+++ SOURCE DATA

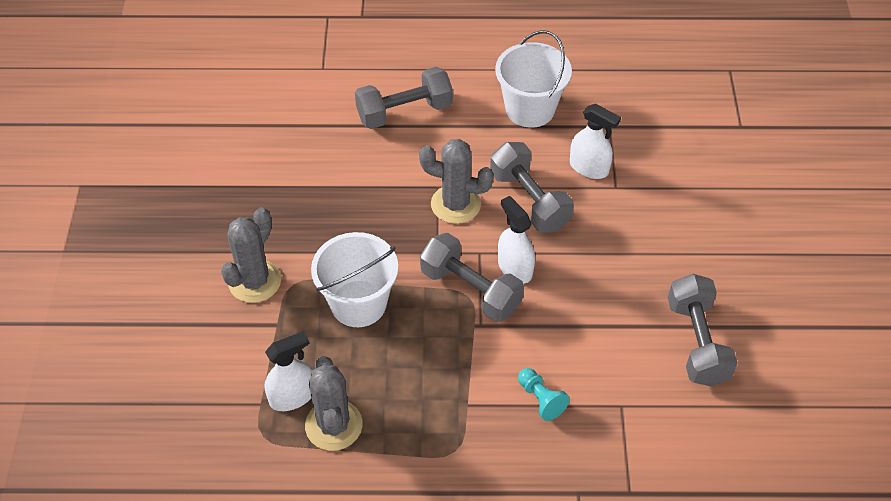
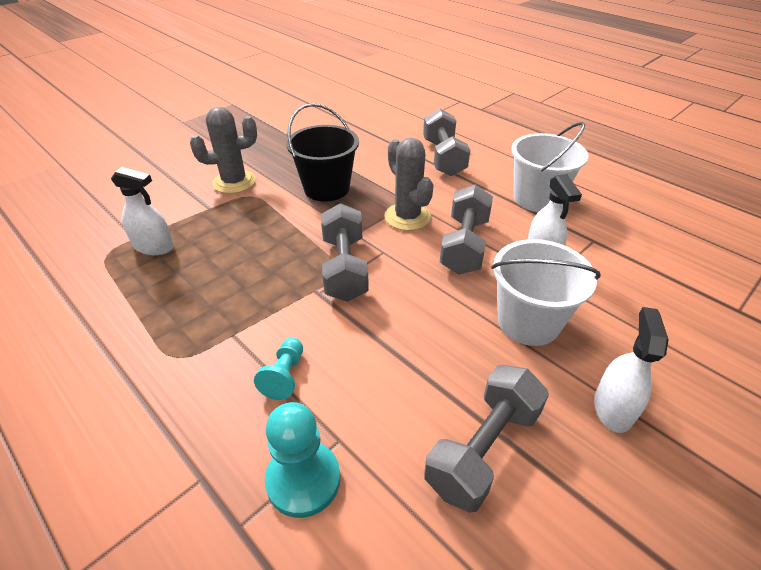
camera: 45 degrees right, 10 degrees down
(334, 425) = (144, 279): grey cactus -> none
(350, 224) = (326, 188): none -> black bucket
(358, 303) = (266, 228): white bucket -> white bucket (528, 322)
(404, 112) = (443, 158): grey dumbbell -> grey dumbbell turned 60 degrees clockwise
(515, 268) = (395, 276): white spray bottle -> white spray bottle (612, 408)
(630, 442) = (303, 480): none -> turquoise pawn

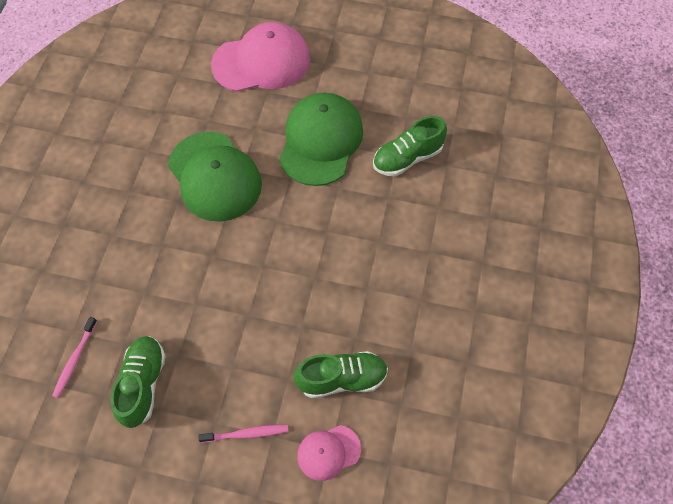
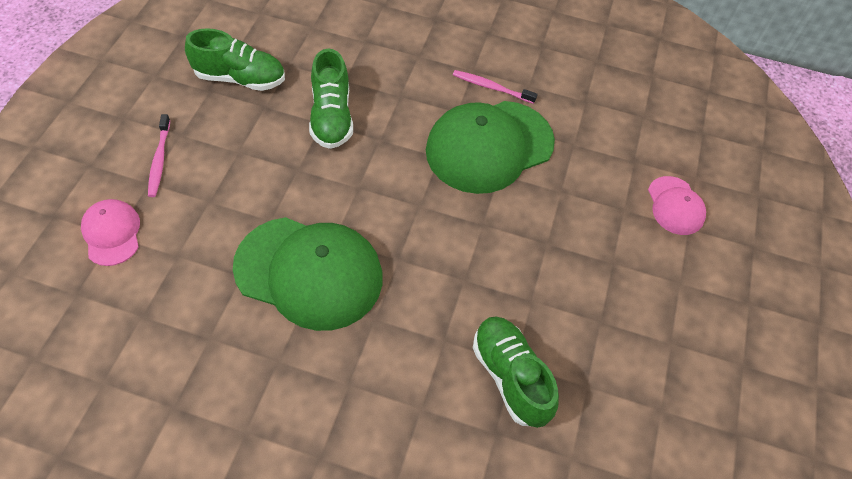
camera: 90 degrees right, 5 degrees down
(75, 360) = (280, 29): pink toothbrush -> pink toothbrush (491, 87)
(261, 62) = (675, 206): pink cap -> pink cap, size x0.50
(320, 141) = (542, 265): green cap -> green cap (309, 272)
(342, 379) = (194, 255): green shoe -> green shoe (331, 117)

++++++

### ASSIGNED TASK
An exact copy of the data is required, with the pictures excluded.

### TASK OUTPUT
camera: 45 degrees right, 10 degrees down
(334, 425) = (144, 279): grey cactus -> none
(350, 224) = (326, 188): none -> black bucket
(358, 303) = (266, 228): white bucket -> white bucket (528, 322)
(404, 112) = (443, 158): grey dumbbell -> grey dumbbell turned 60 degrees clockwise
(515, 268) = (395, 276): white spray bottle -> white spray bottle (612, 408)
(630, 442) = (303, 480): none -> turquoise pawn

camera: 90 degrees right, 5 degrees down
(75, 360) = (280, 29): pink toothbrush -> pink toothbrush (491, 87)
(261, 62) = (675, 206): pink cap -> pink cap, size x0.50
(320, 141) = (542, 265): green cap -> green cap (309, 272)
(342, 379) = (194, 255): green shoe -> green shoe (331, 117)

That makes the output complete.